### AIM OF THE EXERCISE
Leaving out pictures, output exactly the lines below from the one that has "IC2 pin VCC: VA -> N_12" through the one that has "C13: 330nF (COM, VA) -> 100nF (COM, VA)", and nothing else.

### MATERIAL TO PROCESS
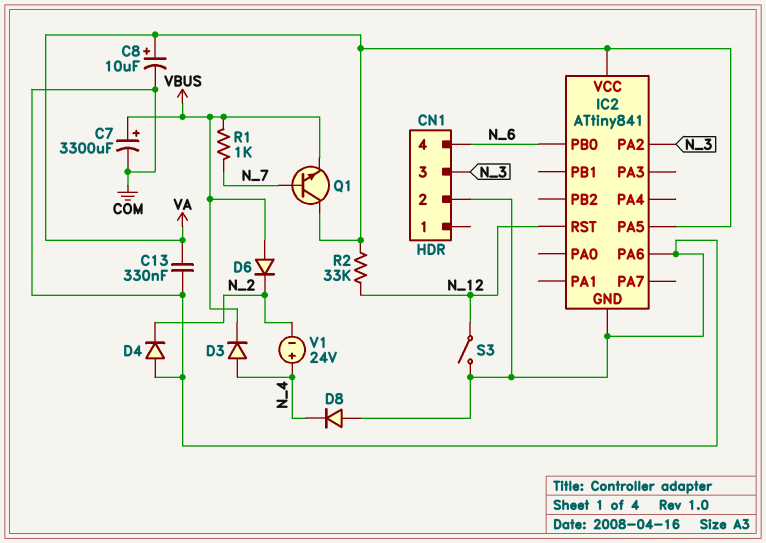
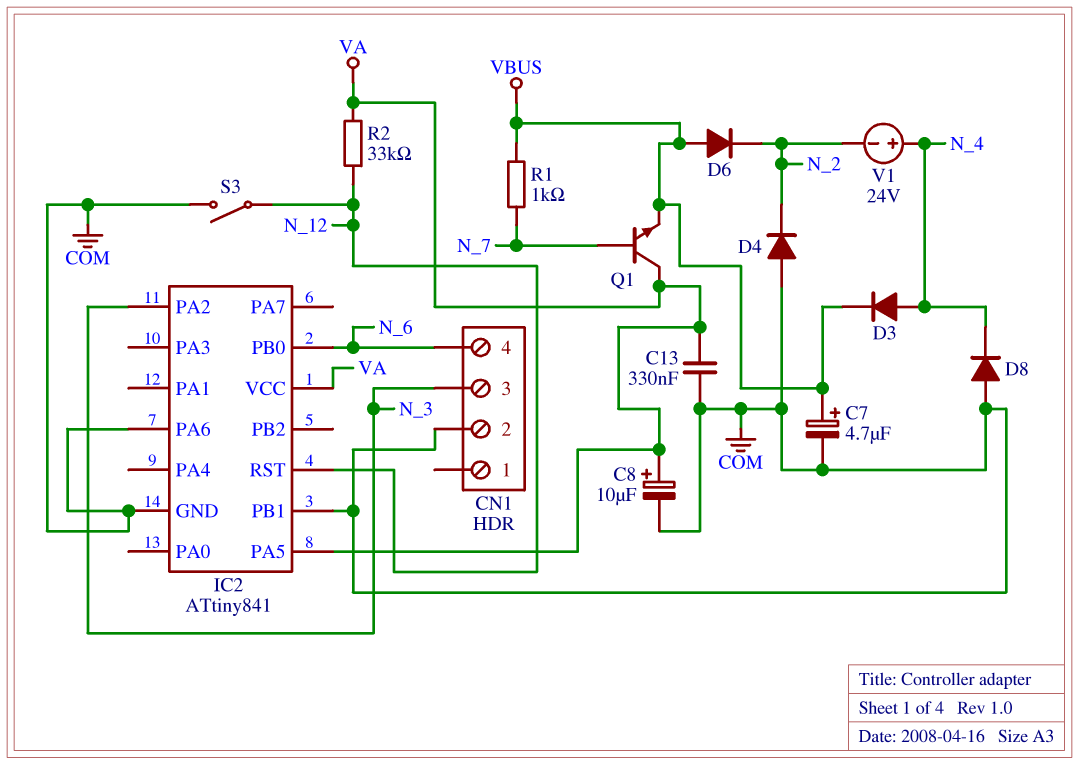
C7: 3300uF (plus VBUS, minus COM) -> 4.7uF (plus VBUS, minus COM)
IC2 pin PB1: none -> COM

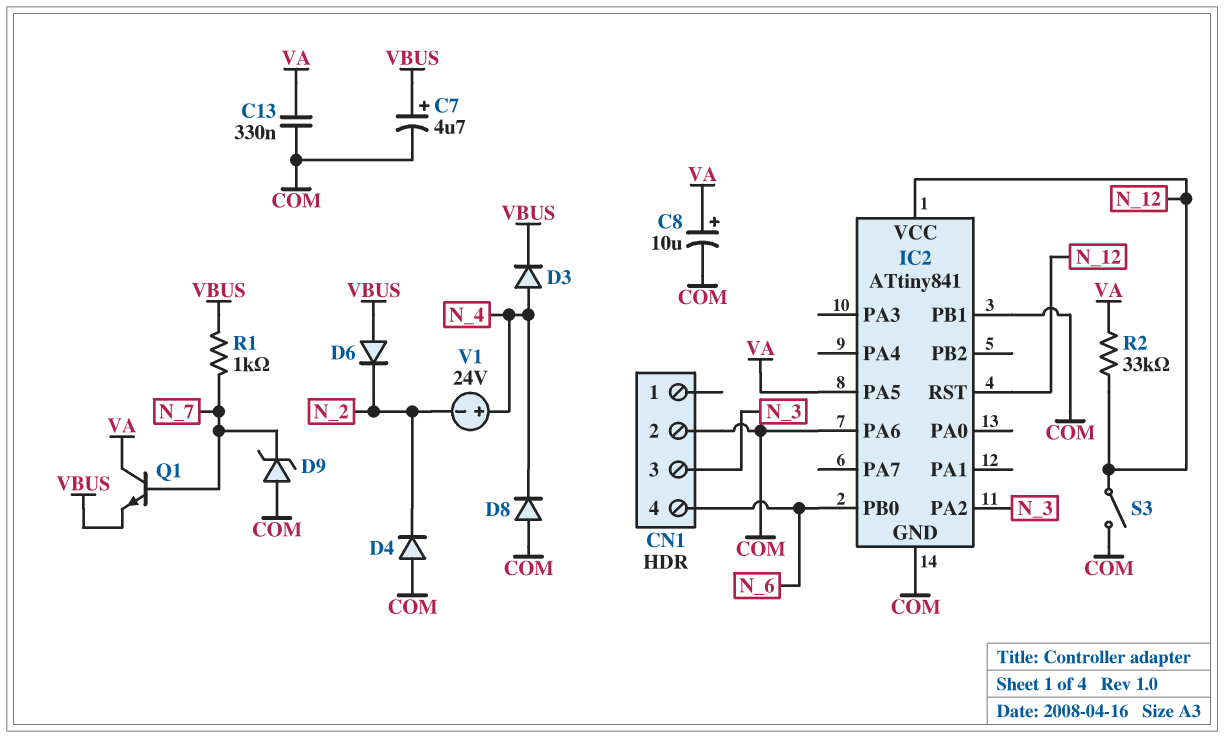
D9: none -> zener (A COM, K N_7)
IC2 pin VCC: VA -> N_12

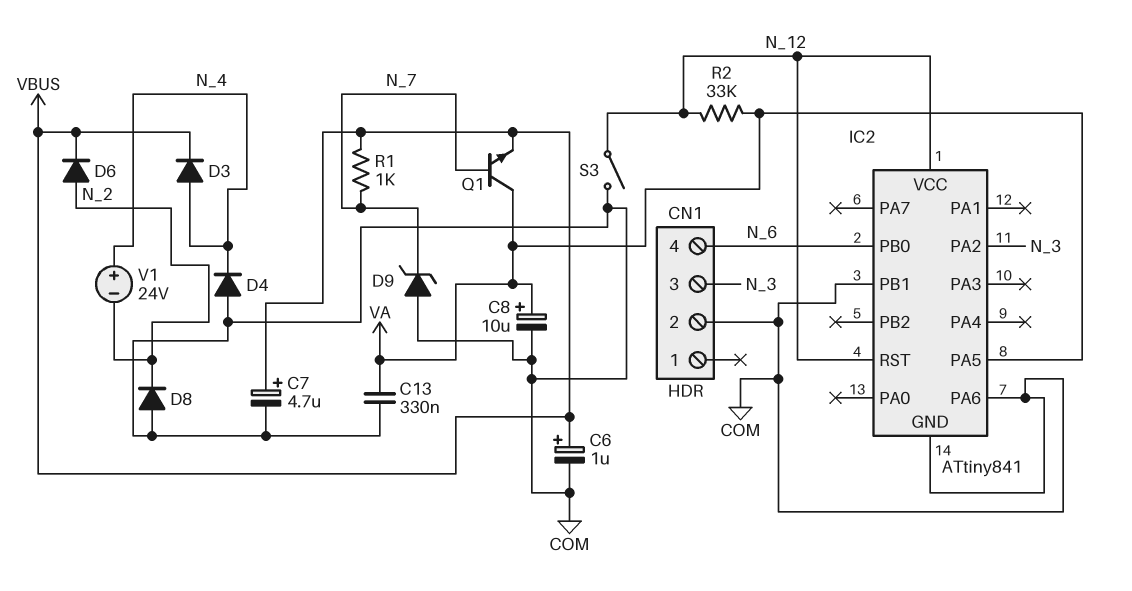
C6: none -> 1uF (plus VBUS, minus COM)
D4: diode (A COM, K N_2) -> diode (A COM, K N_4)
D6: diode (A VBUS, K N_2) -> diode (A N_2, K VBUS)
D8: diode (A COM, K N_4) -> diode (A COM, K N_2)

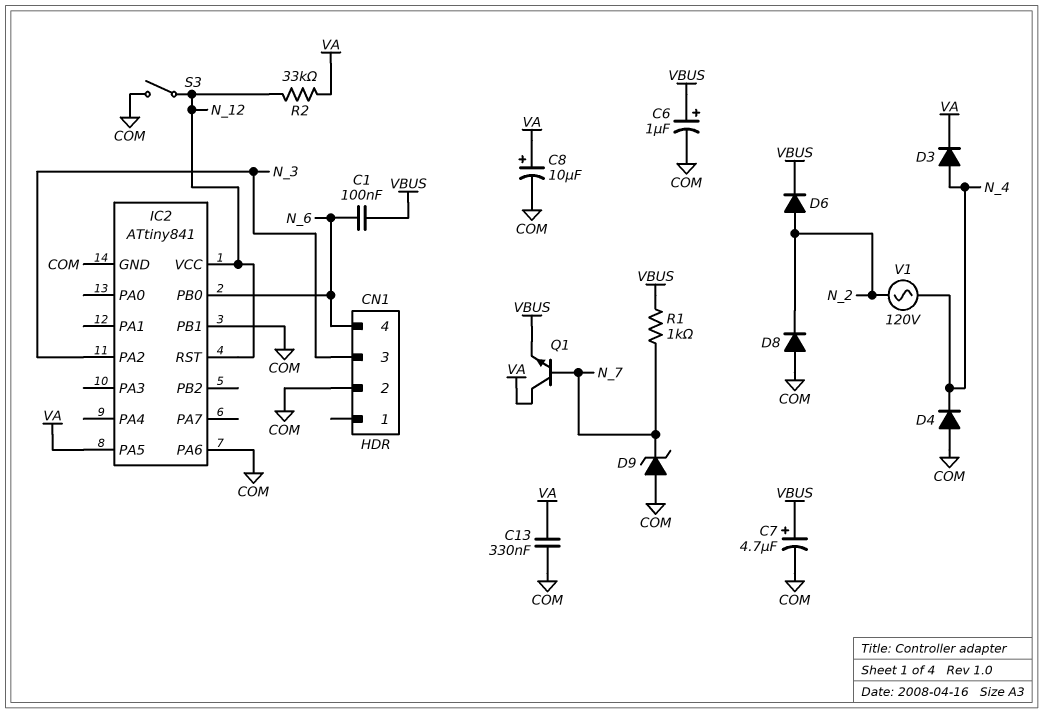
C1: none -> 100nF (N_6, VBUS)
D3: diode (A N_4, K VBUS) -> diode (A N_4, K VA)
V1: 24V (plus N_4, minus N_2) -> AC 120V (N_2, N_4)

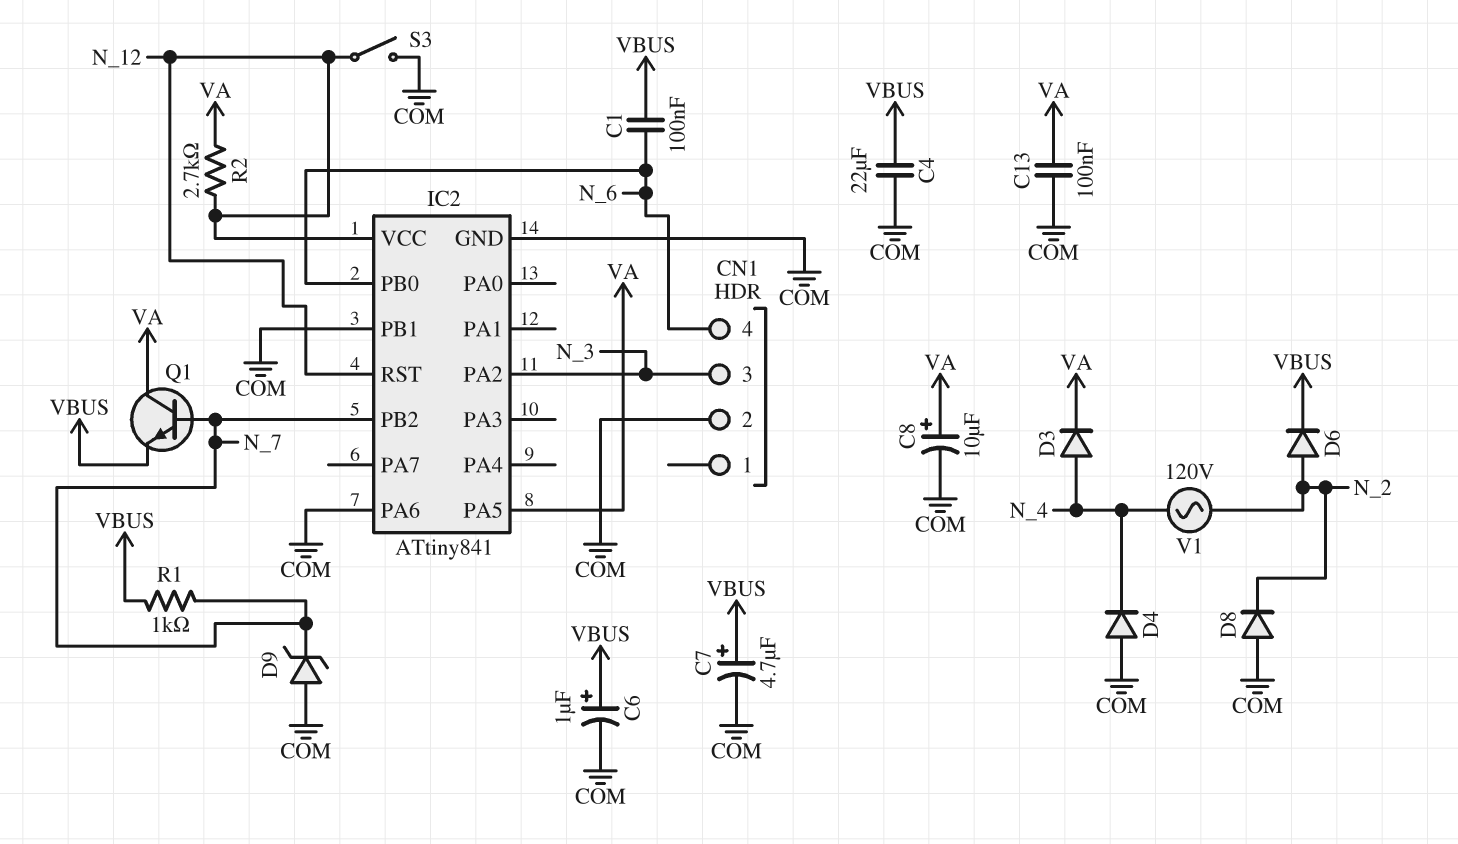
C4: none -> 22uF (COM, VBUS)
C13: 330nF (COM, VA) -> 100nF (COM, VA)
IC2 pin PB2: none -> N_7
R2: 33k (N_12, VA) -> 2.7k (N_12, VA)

### RESULT
IC2 pin VCC: VA -> N_12

C6: none -> 1uF (plus VBUS, minus COM)
D4: diode (A COM, K N_2) -> diode (A COM, K N_4)
D6: diode (A VBUS, K N_2) -> diode (A N_2, K VBUS)
D8: diode (A COM, K N_4) -> diode (A COM, K N_2)

C1: none -> 100nF (N_6, VBUS)
D3: diode (A N_4, K VBUS) -> diode (A N_4, K VA)
V1: 24V (plus N_4, minus N_2) -> AC 120V (N_2, N_4)

C4: none -> 22uF (COM, VBUS)
C13: 330nF (COM, VA) -> 100nF (COM, VA)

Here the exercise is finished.